(Stored data)
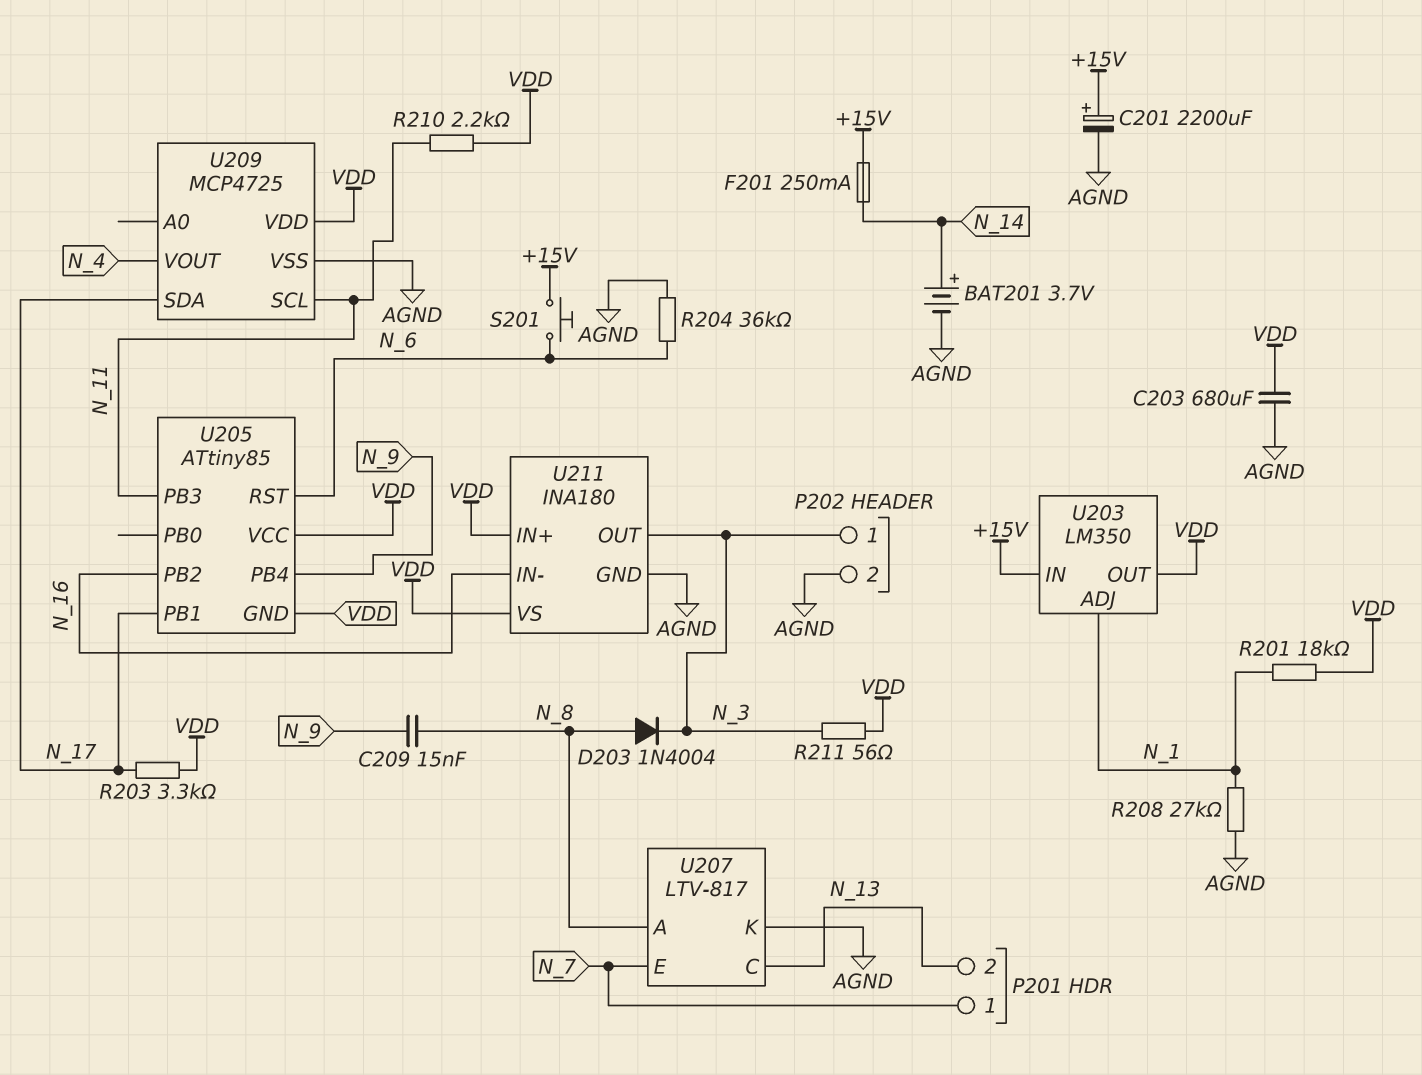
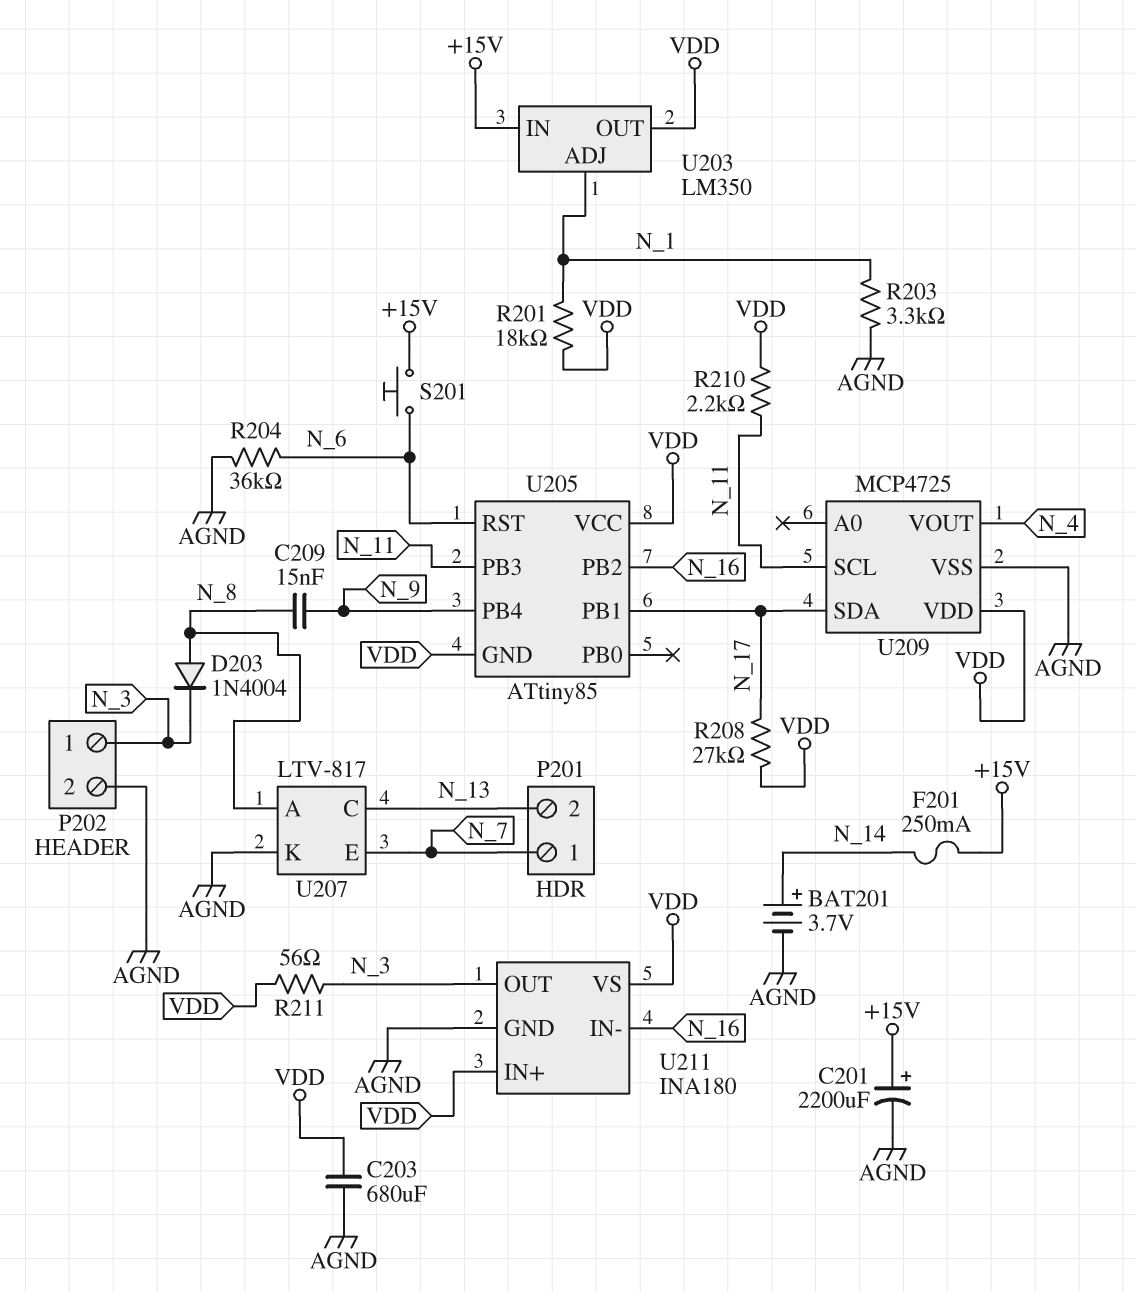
R203: 3.3k (N_17, VDD) -> 3.3k (AGND, N_1)
R208: 27k (AGND, N_1) -> 27k (N_17, VDD)

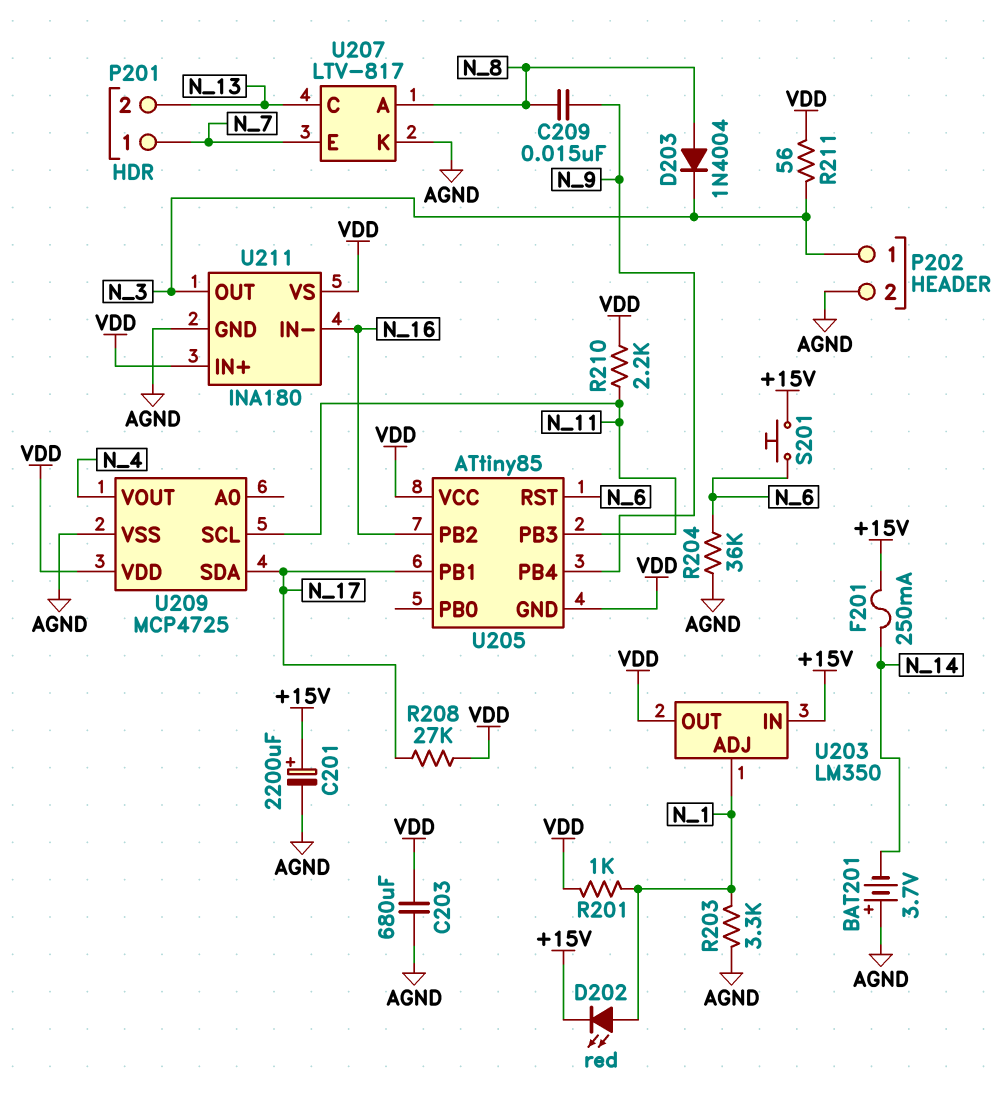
BAT201: 3.7V (plus N_14, minus AGND) -> 3.7V (plus AGND, minus N_14)
D202: none -> LED red (A N_1, K +15V)
R201: 18k (N_1, VDD) -> 1k (N_1, VDD)

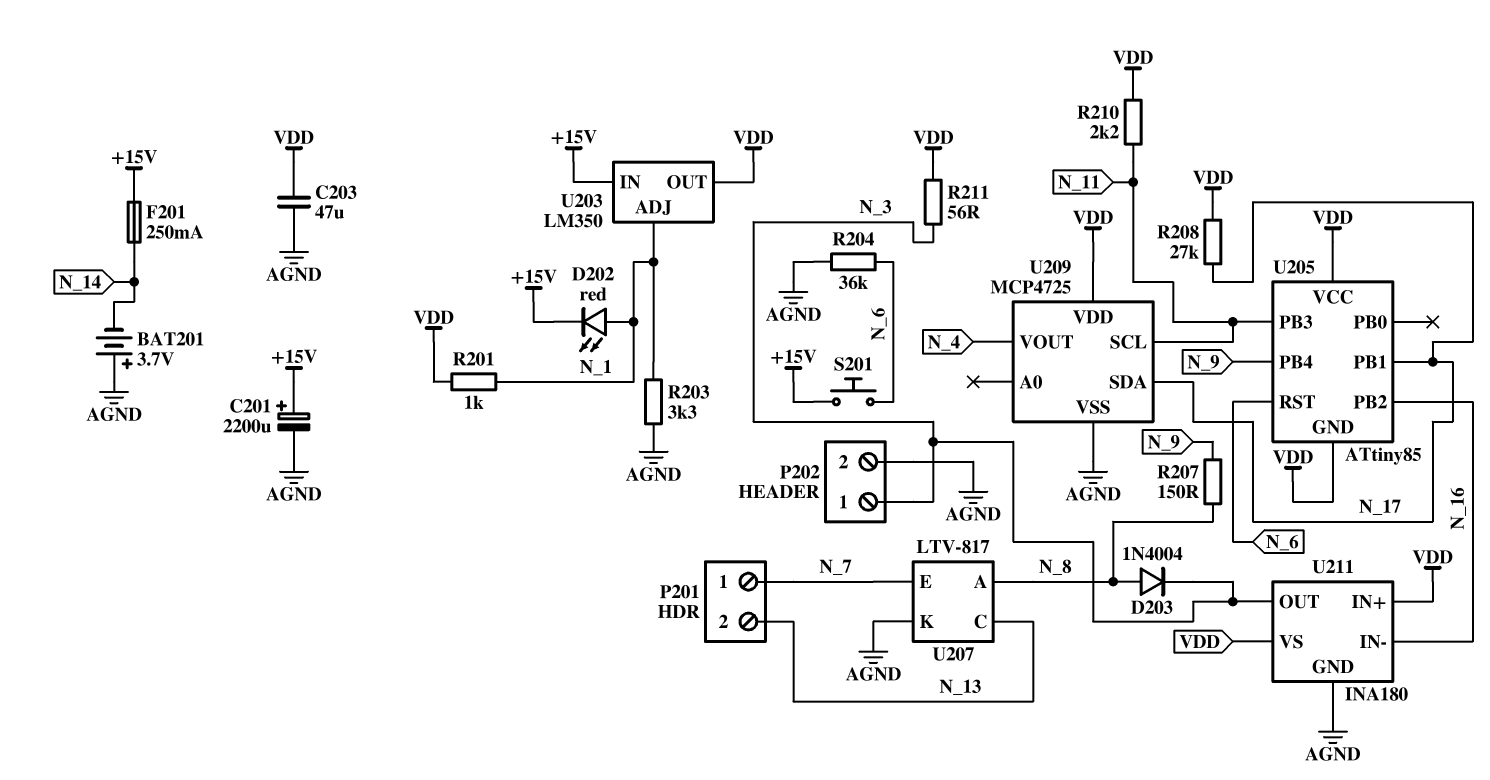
C203: 680uF (AGND, VDD) -> 47uF (AGND, VDD)
C209: 15nF (N_8, N_9) -> none
R207: none -> 150 (N_8, N_9)

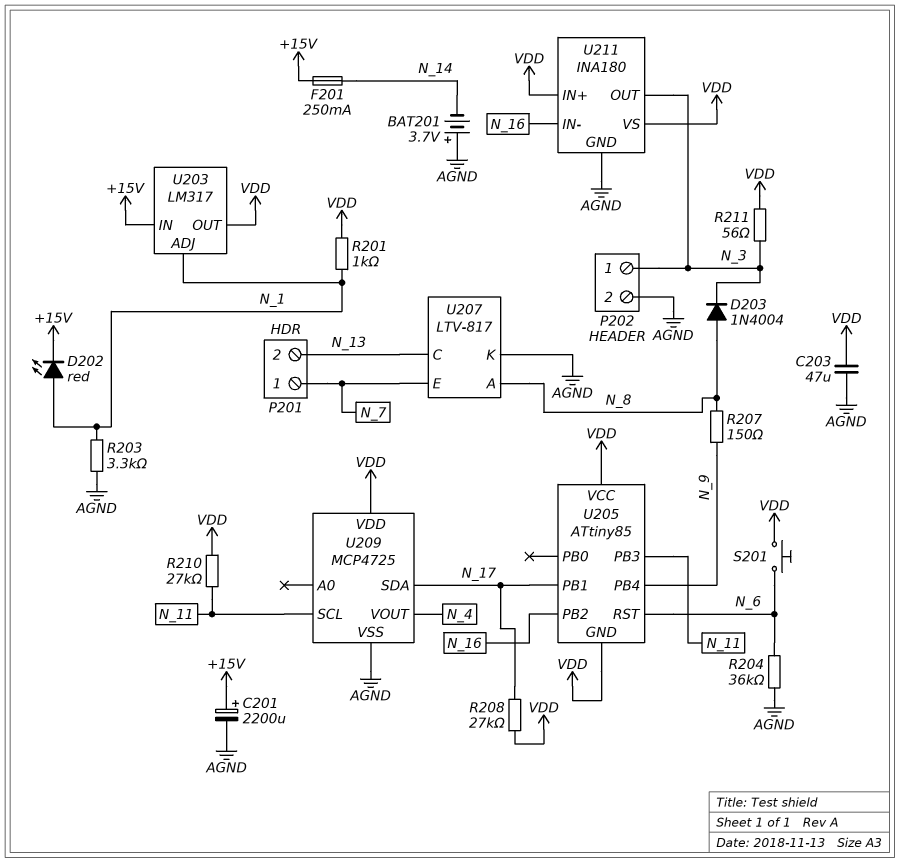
R210: 2.2k (N_11, VDD) -> 27k (N_11, VDD)
S201: button (+15V, N_6) -> button (N_6, VDD)
U203: LM350 -> LM317

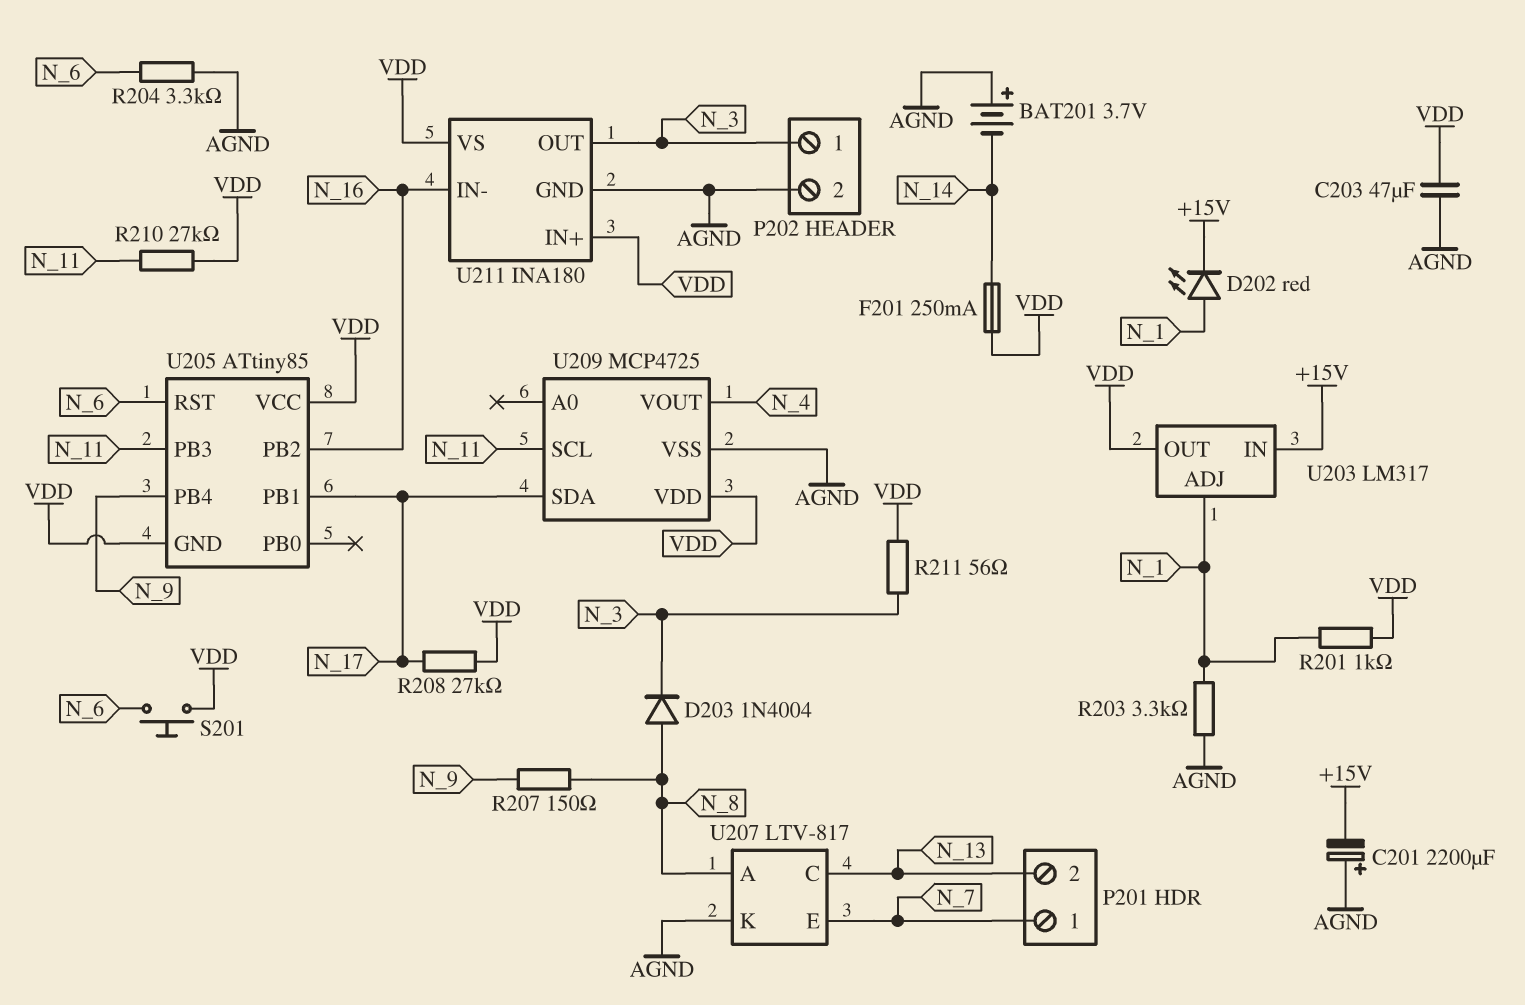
C201: 2200uF (plus +15V, minus AGND) -> 2200uF (plus AGND, minus +15V)
F201: 250mA (+15V, N_14) -> 250mA (N_14, VDD)
R204: 36k (AGND, N_6) -> 3.3k (AGND, N_6)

## DESCRIPTION OF THE TASK
Set down all the lines above exactly as they appear, with no pictures.

## EXERCISE RESULT
R203: 3.3k (N_17, VDD) -> 3.3k (AGND, N_1)
R208: 27k (AGND, N_1) -> 27k (N_17, VDD)

BAT201: 3.7V (plus N_14, minus AGND) -> 3.7V (plus AGND, minus N_14)
D202: none -> LED red (A N_1, K +15V)
R201: 18k (N_1, VDD) -> 1k (N_1, VDD)

C203: 680uF (AGND, VDD) -> 47uF (AGND, VDD)
C209: 15nF (N_8, N_9) -> none
R207: none -> 150 (N_8, N_9)

R210: 2.2k (N_11, VDD) -> 27k (N_11, VDD)
S201: button (+15V, N_6) -> button (N_6, VDD)
U203: LM350 -> LM317

C201: 2200uF (plus +15V, minus AGND) -> 2200uF (plus AGND, minus +15V)
F201: 250mA (+15V, N_14) -> 250mA (N_14, VDD)
R204: 36k (AGND, N_6) -> 3.3k (AGND, N_6)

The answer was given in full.